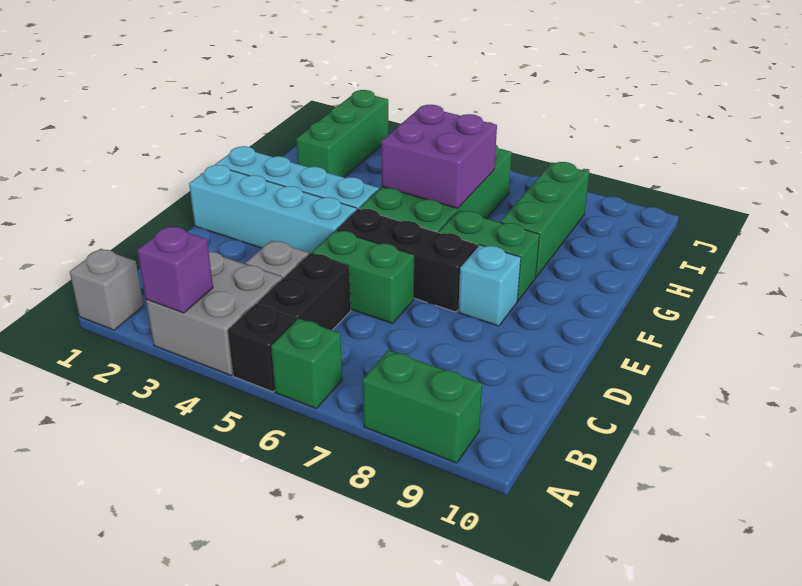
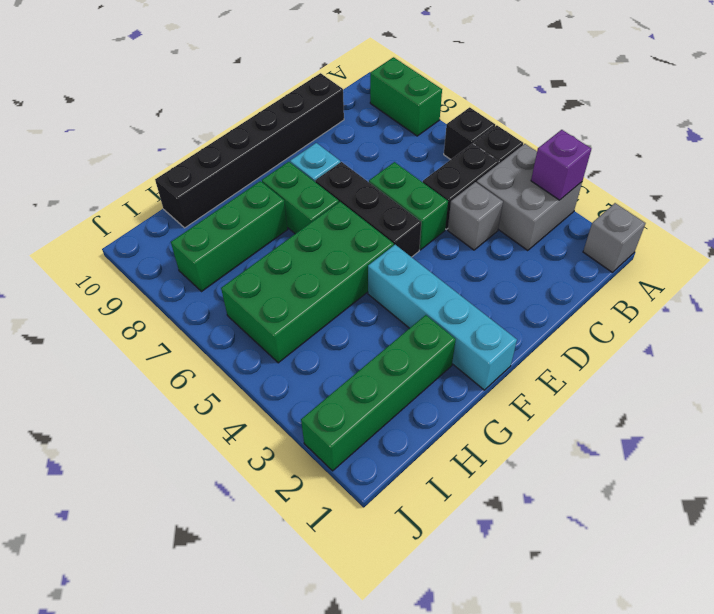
green brick A6 level 1 -> black brick A6 level 1
none -> black brick C10:H10 level 1
cyan brick E1:E4 level 1 -> none
purple brick G5:H6 level 2 -> none
green brick H2:J2 level 1 -> green brick G2:J2 level 1

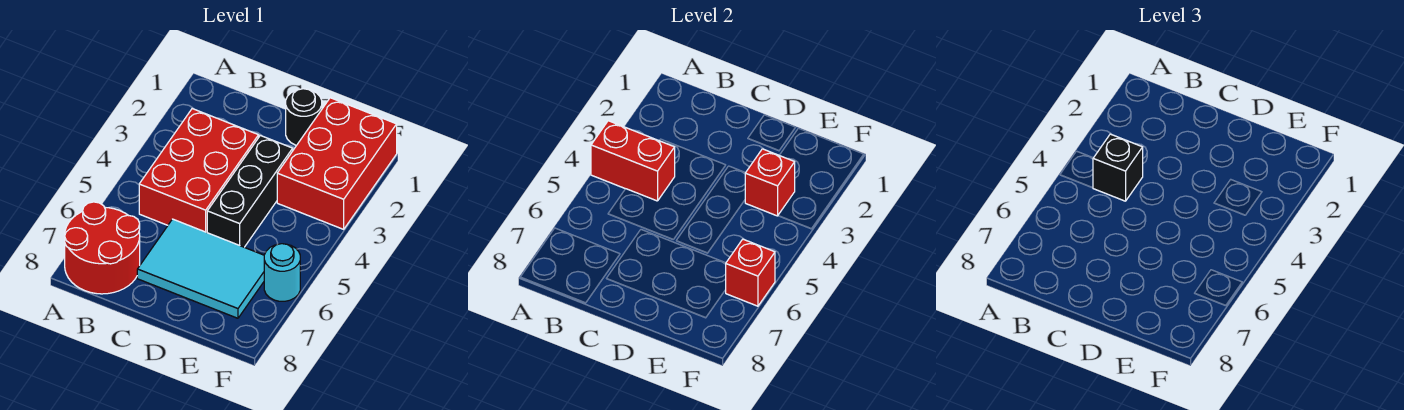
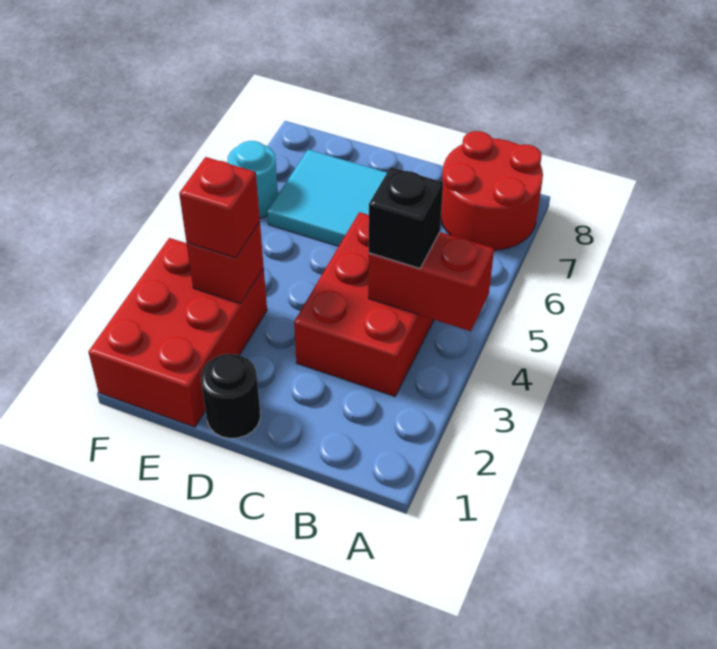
black brick D3:D5 level 1 -> none
red brick F6 level 2 -> red brick E3 level 3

::::::::::

• _WHAT IS NEEDED_
Omit the pictures. Transcribe word for word the lines from the one containing "none -> black brick C10:H10 level 1" through the end of the listing, inclusive.

• _RESPONSE FOR THIS EXERCISE_
none -> black brick C10:H10 level 1
cyan brick E1:E4 level 1 -> none
purple brick G5:H6 level 2 -> none
green brick H2:J2 level 1 -> green brick G2:J2 level 1

black brick D3:D5 level 1 -> none
red brick F6 level 2 -> red brick E3 level 3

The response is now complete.